Your task ▸ Although the entries contain pictures, the copy should hold only their exact text.

#### Given records ####

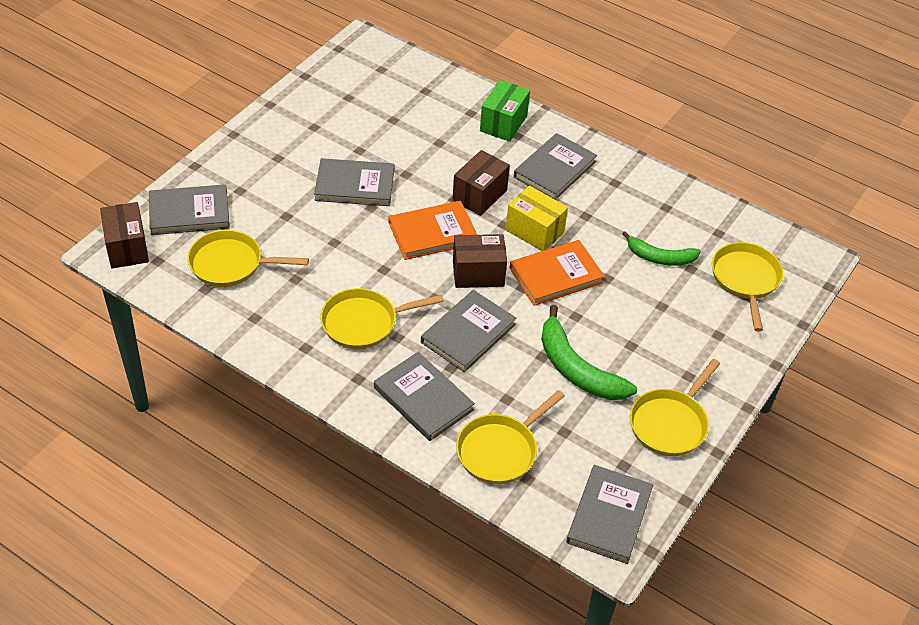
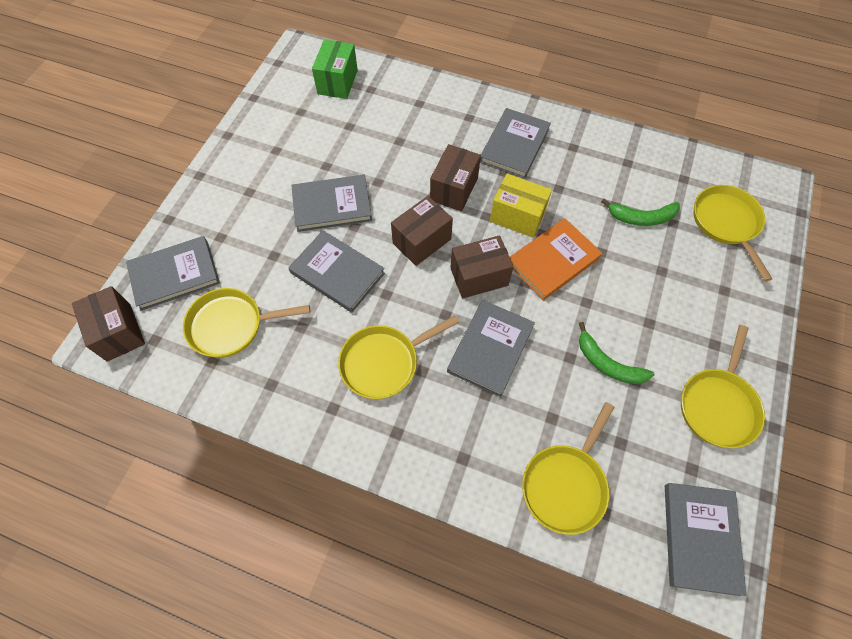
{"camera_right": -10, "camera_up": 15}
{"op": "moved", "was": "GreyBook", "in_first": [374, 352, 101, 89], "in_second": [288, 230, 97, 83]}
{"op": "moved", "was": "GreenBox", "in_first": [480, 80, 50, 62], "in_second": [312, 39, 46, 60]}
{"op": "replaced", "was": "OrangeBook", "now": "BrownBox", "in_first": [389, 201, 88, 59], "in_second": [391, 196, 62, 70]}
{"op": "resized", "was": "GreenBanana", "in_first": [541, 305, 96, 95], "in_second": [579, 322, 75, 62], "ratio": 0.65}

####

Output for this exercise ▸
{"camera_right": -10, "camera_up": 15}
{"op": "moved", "was": "GreyBook", "in_first": [374, 352, 101, 89], "in_second": [288, 230, 97, 83]}
{"op": "moved", "was": "GreenBox", "in_first": [480, 80, 50, 62], "in_second": [312, 39, 46, 60]}
{"op": "replaced", "was": "OrangeBook", "now": "BrownBox", "in_first": [389, 201, 88, 59], "in_second": [391, 196, 62, 70]}
{"op": "resized", "was": "GreenBanana", "in_first": [541, 305, 96, 95], "in_second": [579, 322, 75, 62], "ratio": 0.65}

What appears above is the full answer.